» Data section
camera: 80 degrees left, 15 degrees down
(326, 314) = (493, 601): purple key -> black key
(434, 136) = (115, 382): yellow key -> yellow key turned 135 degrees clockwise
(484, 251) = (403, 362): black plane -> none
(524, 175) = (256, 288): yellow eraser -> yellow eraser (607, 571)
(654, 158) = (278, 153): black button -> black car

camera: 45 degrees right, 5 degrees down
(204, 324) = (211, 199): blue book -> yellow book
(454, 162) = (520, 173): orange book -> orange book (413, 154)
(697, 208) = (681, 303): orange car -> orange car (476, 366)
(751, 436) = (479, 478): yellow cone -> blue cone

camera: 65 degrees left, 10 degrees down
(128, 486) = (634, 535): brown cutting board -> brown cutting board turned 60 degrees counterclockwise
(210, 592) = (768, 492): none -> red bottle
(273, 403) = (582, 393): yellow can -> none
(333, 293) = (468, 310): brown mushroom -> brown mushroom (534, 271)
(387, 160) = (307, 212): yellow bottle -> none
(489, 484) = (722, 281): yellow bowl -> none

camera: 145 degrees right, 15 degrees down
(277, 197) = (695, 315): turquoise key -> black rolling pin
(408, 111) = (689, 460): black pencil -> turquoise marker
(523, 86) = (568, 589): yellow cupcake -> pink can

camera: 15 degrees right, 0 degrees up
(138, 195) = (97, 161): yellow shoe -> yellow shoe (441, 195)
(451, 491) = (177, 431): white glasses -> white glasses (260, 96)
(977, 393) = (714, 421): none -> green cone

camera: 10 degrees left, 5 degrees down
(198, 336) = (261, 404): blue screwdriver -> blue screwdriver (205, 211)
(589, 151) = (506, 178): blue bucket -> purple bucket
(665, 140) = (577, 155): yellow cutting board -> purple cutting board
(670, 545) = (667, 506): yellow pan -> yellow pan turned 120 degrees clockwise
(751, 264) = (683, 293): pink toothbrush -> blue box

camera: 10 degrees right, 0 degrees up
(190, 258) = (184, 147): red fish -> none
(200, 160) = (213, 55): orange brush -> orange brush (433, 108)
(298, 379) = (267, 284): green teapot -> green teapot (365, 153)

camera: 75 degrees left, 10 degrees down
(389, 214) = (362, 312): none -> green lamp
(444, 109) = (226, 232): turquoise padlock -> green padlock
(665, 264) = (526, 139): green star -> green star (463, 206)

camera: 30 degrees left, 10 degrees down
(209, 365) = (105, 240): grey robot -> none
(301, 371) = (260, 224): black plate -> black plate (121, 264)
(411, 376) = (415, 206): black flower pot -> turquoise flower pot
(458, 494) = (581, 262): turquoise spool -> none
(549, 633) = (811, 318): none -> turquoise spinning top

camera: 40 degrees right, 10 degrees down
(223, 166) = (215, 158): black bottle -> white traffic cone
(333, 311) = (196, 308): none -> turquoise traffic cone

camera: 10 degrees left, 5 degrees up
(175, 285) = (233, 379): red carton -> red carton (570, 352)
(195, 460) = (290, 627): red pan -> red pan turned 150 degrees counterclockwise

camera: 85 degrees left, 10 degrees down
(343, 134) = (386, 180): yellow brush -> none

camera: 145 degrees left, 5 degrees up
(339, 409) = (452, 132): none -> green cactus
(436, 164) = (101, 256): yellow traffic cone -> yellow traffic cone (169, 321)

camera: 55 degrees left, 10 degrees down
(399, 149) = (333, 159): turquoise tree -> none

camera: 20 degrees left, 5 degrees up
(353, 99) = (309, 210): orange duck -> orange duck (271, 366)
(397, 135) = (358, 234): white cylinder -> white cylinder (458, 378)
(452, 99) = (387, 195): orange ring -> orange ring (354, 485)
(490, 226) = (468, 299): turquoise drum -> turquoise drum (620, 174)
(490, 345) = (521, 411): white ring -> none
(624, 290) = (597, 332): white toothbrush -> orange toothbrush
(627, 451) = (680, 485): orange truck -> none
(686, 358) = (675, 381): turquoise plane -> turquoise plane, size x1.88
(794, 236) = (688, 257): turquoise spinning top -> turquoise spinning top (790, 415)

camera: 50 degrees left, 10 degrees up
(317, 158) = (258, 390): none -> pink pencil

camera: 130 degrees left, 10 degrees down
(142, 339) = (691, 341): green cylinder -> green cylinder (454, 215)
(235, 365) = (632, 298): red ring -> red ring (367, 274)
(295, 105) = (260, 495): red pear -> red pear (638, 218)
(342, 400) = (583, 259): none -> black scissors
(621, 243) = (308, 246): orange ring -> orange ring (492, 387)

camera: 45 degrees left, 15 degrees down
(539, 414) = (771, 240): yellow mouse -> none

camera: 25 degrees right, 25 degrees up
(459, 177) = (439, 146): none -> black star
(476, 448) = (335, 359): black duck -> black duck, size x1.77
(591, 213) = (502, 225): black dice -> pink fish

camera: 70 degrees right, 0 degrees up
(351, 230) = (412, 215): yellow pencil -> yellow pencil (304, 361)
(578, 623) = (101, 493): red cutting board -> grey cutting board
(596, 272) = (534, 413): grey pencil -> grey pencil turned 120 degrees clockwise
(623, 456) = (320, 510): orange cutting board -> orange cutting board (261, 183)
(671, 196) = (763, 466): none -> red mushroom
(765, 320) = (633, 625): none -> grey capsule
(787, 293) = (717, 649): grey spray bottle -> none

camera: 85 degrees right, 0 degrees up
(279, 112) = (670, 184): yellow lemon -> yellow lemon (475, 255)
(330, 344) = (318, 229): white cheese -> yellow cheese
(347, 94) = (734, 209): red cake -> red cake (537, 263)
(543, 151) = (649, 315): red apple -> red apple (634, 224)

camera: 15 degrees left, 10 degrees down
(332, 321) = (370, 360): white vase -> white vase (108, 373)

» How to complete this task
From the entries above, restate word for word the lines from the line containing "(452, 99) = (387, 195): orange" to the line containing "(578, 623) = (101, 493): red", both ends included, and nothing more.

» Reply
(452, 99) = (387, 195): orange ring -> orange ring (354, 485)
(490, 226) = (468, 299): turquoise drum -> turquoise drum (620, 174)
(490, 345) = (521, 411): white ring -> none
(624, 290) = (597, 332): white toothbrush -> orange toothbrush
(627, 451) = (680, 485): orange truck -> none
(686, 358) = (675, 381): turquoise plane -> turquoise plane, size x1.88
(794, 236) = (688, 257): turquoise spinning top -> turquoise spinning top (790, 415)

camera: 50 degrees left, 10 degrees up
(317, 158) = (258, 390): none -> pink pencil

camera: 130 degrees left, 10 degrees down
(142, 339) = (691, 341): green cylinder -> green cylinder (454, 215)
(235, 365) = (632, 298): red ring -> red ring (367, 274)
(295, 105) = (260, 495): red pear -> red pear (638, 218)
(342, 400) = (583, 259): none -> black scissors
(621, 243) = (308, 246): orange ring -> orange ring (492, 387)

camera: 45 degrees left, 15 degrees down
(539, 414) = (771, 240): yellow mouse -> none

camera: 25 degrees right, 25 degrees up
(459, 177) = (439, 146): none -> black star
(476, 448) = (335, 359): black duck -> black duck, size x1.77
(591, 213) = (502, 225): black dice -> pink fish

camera: 70 degrees right, 0 degrees up
(351, 230) = (412, 215): yellow pencil -> yellow pencil (304, 361)
(578, 623) = (101, 493): red cutting board -> grey cutting board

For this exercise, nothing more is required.